§ GIVEN INSTRUCTION:
Give the lines from the first one through the line containing "road 1 (residential): [(0,485),(331,278),(364,225)]", inclusive, as a two-column CSV with the columns input and output. Use one row for each line and the answer that follows it, put each value in a quoted field, and replace any line breaks with spaces.

--- START ---

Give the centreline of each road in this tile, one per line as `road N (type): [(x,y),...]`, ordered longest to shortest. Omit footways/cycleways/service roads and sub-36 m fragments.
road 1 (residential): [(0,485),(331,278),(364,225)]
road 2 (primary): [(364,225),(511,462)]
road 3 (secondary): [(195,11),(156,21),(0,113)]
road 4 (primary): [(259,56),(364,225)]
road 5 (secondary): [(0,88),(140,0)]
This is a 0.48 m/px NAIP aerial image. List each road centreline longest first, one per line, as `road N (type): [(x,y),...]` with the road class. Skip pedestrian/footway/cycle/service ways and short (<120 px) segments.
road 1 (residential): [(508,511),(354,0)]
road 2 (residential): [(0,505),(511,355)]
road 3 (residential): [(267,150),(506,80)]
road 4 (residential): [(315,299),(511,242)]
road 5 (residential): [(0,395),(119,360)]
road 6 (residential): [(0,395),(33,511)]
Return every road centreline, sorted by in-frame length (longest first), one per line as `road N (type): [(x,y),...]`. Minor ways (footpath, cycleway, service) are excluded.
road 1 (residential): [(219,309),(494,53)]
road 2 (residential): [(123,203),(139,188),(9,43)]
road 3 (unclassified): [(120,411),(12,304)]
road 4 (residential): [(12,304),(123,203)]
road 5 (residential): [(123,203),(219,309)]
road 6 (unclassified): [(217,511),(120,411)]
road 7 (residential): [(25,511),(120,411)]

--- END ---

§ TASK ANSWER:
input,output
"Give the centreline of each road in this tile, one per line as `road N (type): [(x,y),...]`, ordered longest to shortest. Omit footways/cycleways/service roads and sub-36 m fragments.","road 1 (residential): [(0,485),(331,278),(364,225)]"